» Required action
Beginning at whichever line contains "yellow drum [159,368,210,422]", reproduce each line of the records below word for word, ending with the last, and add nothing.

BEGIN Supplied entries

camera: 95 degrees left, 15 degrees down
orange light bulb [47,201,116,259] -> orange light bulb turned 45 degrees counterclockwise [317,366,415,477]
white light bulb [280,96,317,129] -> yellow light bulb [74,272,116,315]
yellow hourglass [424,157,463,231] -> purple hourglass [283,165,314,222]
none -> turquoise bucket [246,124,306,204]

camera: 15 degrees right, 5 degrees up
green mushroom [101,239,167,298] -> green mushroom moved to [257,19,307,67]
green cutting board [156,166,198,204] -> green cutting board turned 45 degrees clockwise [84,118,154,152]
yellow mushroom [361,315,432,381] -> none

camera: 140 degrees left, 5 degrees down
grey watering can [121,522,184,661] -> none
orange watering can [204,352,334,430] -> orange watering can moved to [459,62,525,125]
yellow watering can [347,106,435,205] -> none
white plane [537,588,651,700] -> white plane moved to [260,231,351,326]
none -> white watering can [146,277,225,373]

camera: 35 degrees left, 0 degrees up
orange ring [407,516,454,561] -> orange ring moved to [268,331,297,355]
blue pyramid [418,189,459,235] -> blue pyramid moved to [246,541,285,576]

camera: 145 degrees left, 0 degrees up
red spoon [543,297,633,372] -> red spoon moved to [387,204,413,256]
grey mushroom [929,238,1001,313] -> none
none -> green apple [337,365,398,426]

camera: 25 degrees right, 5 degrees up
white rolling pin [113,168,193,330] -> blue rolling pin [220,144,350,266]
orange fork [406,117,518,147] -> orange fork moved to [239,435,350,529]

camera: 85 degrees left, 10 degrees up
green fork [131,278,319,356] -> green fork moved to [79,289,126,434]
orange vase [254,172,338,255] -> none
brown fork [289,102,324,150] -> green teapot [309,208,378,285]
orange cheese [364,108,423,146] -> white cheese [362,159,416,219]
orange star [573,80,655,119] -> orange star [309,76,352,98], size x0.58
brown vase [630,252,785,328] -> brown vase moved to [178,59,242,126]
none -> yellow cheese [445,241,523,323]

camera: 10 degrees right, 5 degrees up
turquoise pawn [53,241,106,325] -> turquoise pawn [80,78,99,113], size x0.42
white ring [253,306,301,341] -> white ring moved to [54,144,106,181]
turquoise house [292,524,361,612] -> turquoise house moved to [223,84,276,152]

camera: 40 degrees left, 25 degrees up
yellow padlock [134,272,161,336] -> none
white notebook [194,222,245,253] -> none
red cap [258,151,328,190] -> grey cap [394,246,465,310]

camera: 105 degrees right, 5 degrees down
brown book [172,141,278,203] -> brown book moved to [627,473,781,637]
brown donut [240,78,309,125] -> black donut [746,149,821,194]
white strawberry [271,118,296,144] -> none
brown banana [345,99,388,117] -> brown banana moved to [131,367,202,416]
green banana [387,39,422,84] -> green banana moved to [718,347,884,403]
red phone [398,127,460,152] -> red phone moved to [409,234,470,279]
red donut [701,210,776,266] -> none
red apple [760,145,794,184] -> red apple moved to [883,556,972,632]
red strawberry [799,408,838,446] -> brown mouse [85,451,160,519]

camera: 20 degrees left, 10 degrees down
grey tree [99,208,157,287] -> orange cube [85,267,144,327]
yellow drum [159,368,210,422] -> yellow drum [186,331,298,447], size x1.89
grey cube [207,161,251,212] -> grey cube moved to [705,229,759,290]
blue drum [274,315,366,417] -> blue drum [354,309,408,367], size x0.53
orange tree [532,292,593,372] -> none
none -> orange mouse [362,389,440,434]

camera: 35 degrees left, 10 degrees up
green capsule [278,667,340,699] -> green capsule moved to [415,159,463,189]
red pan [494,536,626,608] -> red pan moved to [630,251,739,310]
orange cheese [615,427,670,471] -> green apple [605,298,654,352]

END Supplied entries

» Answer area
yellow drum [159,368,210,422] -> yellow drum [186,331,298,447], size x1.89
grey cube [207,161,251,212] -> grey cube moved to [705,229,759,290]
blue drum [274,315,366,417] -> blue drum [354,309,408,367], size x0.53
orange tree [532,292,593,372] -> none
none -> orange mouse [362,389,440,434]

camera: 35 degrees left, 10 degrees up
green capsule [278,667,340,699] -> green capsule moved to [415,159,463,189]
red pan [494,536,626,608] -> red pan moved to [630,251,739,310]
orange cheese [615,427,670,471] -> green apple [605,298,654,352]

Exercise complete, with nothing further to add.